══ Raw data ══

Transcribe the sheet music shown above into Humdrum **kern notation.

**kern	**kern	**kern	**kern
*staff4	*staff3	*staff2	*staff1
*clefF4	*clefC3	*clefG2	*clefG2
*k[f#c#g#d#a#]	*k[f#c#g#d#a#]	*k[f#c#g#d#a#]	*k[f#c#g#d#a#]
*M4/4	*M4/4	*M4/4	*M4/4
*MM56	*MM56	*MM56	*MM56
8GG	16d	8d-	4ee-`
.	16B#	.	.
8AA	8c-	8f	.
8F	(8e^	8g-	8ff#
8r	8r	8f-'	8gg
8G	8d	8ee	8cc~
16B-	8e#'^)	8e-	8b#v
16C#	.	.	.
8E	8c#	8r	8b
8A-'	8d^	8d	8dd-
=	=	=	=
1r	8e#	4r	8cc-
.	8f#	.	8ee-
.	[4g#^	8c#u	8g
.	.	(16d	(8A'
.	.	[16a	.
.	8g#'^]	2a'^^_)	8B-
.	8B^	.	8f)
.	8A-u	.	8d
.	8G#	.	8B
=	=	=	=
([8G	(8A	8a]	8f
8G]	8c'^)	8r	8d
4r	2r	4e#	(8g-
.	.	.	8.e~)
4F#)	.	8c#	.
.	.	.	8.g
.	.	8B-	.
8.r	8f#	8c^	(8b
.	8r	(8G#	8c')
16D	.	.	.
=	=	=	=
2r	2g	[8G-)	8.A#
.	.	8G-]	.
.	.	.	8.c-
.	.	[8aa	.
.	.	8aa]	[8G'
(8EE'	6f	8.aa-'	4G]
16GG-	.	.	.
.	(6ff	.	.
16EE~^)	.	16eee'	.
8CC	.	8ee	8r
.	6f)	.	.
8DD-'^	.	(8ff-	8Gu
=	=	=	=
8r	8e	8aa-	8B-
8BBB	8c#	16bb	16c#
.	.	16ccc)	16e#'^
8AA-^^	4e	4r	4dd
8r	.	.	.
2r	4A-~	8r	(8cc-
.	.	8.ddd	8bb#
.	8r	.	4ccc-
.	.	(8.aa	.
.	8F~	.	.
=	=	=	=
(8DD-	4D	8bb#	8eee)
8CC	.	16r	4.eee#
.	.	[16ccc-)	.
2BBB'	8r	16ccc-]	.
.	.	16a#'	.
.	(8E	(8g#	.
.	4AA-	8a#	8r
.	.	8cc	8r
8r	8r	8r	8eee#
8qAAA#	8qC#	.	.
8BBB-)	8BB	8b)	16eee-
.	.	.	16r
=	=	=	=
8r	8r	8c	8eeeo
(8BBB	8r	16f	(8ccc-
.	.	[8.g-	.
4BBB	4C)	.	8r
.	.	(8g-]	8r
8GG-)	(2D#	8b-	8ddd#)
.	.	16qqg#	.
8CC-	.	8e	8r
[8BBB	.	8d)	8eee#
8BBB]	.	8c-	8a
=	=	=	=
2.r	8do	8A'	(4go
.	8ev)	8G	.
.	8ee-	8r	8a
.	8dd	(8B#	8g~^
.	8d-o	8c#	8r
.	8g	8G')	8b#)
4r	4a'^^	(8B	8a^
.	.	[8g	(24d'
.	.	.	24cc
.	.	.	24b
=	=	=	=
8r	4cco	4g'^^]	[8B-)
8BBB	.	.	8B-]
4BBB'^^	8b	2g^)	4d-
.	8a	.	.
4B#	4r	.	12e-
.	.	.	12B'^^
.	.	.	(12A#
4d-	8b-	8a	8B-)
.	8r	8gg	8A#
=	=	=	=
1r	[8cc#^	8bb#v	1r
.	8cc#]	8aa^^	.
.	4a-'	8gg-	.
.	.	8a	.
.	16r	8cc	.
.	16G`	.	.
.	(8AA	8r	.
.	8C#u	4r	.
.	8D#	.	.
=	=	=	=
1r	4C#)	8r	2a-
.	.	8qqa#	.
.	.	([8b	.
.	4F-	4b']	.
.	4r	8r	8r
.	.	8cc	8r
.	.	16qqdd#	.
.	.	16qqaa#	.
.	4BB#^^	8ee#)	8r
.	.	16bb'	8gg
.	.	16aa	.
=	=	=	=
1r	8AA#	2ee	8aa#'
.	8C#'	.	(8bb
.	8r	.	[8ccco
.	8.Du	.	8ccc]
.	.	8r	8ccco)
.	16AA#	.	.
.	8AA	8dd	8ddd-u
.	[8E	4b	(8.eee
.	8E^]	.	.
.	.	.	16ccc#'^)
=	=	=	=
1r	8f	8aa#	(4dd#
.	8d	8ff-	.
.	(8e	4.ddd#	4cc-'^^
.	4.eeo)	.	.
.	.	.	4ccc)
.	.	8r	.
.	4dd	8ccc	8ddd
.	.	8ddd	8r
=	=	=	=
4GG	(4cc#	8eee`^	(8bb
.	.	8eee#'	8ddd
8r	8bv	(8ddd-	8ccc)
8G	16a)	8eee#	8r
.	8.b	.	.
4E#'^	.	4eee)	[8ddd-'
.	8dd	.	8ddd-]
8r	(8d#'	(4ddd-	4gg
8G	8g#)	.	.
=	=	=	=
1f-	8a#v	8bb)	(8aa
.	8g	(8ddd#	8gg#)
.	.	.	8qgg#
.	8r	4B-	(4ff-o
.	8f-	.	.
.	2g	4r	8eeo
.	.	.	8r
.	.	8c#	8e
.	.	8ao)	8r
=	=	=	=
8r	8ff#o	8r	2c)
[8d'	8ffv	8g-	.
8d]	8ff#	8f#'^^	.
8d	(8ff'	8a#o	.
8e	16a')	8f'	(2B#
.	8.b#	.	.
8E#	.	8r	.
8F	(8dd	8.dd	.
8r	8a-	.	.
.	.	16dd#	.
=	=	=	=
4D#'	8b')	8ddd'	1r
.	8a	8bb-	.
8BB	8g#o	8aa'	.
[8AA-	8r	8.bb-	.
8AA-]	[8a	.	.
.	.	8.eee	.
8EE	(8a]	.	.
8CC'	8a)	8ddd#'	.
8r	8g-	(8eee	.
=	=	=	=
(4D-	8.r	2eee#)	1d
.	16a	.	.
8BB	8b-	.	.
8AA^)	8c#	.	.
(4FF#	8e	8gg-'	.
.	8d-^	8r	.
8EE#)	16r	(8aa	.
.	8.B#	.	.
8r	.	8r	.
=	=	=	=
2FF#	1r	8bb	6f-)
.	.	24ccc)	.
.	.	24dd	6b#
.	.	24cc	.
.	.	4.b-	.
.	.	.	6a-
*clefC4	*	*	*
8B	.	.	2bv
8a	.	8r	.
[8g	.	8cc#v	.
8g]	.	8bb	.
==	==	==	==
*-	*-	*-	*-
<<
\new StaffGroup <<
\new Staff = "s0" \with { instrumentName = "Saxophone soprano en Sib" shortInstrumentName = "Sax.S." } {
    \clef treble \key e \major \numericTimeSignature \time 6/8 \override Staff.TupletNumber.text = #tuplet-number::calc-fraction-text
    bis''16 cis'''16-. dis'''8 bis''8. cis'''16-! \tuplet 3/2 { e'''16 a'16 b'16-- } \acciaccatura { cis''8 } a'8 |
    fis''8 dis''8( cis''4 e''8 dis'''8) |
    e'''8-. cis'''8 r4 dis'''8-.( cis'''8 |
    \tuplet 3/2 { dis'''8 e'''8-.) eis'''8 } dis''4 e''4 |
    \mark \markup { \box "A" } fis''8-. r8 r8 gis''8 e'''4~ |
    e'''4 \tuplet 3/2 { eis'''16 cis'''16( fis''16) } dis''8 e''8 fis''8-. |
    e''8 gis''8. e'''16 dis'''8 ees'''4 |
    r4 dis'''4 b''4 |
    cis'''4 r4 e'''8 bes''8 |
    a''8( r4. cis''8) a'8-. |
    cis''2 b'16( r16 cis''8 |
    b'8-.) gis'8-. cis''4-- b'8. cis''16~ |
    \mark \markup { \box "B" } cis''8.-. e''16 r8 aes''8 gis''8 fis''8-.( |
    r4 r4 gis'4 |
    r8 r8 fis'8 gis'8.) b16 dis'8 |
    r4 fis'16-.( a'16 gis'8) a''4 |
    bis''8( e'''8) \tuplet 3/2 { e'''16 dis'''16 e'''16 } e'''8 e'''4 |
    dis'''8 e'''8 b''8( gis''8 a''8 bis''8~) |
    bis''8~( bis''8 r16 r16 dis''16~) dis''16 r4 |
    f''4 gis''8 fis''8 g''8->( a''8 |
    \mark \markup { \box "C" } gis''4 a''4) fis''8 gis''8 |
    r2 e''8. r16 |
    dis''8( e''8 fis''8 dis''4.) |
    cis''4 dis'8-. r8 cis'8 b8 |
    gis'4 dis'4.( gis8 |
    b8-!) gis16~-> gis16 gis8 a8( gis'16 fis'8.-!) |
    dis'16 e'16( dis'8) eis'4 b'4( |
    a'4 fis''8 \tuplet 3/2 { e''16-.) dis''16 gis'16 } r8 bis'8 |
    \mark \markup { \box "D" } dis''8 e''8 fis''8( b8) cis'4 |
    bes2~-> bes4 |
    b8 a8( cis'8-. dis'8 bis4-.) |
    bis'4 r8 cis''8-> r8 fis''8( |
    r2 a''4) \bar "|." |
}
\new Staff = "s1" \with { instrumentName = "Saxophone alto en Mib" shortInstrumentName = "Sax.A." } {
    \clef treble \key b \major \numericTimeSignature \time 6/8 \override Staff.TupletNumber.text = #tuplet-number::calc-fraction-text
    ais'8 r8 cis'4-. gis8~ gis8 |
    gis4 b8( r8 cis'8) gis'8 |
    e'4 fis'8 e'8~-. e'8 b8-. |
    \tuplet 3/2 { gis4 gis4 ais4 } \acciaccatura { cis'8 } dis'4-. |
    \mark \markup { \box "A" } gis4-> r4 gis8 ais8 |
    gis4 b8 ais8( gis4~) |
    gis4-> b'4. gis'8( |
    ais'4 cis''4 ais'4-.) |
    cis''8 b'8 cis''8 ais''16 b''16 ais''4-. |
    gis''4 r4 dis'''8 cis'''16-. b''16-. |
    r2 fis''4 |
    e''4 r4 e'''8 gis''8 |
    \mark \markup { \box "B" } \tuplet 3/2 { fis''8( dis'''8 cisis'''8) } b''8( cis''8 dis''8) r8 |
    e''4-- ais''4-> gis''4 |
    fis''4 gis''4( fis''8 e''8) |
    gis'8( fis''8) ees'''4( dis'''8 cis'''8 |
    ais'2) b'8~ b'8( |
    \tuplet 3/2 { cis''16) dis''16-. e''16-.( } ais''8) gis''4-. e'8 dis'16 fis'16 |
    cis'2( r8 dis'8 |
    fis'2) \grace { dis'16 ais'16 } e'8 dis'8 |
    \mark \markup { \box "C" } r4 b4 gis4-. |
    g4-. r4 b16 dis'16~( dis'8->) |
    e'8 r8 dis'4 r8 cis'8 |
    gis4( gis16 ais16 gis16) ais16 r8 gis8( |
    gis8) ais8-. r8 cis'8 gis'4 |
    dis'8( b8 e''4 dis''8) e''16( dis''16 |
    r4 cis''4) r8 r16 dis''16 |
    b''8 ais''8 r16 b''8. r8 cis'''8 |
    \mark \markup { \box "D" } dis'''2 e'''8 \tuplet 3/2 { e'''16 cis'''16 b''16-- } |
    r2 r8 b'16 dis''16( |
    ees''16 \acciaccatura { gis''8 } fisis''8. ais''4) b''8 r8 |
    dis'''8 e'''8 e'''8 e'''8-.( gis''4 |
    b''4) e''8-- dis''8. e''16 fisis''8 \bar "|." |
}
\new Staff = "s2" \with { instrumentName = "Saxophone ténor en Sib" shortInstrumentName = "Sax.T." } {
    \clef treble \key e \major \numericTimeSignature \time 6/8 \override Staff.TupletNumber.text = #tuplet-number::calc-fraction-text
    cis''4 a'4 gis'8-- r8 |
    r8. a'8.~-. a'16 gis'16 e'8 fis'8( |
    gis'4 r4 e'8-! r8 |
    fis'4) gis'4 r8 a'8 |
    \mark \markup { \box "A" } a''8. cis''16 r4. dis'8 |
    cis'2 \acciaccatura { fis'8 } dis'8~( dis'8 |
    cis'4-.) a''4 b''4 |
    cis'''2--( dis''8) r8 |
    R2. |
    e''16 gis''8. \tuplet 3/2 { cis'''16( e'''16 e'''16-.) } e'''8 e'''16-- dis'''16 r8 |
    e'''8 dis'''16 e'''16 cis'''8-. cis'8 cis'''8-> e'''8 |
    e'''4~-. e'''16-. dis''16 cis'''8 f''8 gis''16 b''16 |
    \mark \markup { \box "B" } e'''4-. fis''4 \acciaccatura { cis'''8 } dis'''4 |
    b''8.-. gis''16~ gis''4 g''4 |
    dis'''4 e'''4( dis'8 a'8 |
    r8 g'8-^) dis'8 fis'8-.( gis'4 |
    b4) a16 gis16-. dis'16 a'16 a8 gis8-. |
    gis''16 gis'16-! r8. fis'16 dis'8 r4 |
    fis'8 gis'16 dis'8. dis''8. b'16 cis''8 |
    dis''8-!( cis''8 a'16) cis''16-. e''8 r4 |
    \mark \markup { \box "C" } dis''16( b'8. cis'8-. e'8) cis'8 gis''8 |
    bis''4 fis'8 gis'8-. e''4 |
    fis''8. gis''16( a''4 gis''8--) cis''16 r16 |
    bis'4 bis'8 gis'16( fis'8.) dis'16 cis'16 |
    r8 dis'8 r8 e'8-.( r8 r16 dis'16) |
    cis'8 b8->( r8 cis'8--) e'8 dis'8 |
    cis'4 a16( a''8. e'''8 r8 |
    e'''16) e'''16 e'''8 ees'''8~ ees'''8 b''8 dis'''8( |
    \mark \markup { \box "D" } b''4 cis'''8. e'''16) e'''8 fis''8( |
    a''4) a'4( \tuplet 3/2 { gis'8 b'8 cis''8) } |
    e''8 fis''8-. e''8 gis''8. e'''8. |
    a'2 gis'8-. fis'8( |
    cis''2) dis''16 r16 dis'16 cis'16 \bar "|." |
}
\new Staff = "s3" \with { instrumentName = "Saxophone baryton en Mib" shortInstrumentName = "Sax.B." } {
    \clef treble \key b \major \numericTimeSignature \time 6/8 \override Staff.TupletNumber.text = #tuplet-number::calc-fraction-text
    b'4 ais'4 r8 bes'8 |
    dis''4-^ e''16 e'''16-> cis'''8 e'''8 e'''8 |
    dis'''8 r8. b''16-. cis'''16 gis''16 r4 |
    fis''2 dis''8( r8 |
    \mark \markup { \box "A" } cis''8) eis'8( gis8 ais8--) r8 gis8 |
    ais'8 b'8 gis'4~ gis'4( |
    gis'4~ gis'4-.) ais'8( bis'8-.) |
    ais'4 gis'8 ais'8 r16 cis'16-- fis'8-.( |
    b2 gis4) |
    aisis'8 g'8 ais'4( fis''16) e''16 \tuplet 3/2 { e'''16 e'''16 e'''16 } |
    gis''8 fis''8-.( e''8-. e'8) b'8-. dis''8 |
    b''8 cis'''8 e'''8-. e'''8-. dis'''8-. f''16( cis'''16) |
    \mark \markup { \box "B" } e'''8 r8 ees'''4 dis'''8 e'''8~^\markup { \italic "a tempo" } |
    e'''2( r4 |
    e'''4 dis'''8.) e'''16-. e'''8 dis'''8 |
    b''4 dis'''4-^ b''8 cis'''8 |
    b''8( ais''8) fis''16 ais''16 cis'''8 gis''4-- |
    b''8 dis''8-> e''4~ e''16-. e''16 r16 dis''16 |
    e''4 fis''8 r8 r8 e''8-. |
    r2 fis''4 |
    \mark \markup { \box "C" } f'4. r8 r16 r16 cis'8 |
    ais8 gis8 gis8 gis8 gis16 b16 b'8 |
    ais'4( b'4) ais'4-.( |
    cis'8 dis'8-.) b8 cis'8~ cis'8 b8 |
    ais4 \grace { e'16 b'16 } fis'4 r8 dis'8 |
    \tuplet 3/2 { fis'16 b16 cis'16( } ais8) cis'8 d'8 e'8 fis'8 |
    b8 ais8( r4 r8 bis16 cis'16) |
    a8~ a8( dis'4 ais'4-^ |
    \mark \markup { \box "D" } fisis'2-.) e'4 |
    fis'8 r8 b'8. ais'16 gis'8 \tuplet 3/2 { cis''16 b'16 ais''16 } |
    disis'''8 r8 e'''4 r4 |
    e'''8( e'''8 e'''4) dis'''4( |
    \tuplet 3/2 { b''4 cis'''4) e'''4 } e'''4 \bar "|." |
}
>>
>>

═══

Pull out each line in the entries above that contains the string "with", copying those lines in full. Case counts.

Written answer >>
\new Staff = "s0" \with { instrumentName = "Saxophone soprano en Sib" shortInstrumentName = "Sax.S." } {
\new Staff = "s1" \with { instrumentName = "Saxophone alto en Mib" shortInstrumentName = "Sax.A." } {
\new Staff = "s2" \with { instrumentName = "Saxophone ténor en Sib" shortInstrumentName = "Sax.T." } {
\new Staff = "s3" \with { instrumentName = "Saxophone baryton en Mib" shortInstrumentName = "Sax.B." } {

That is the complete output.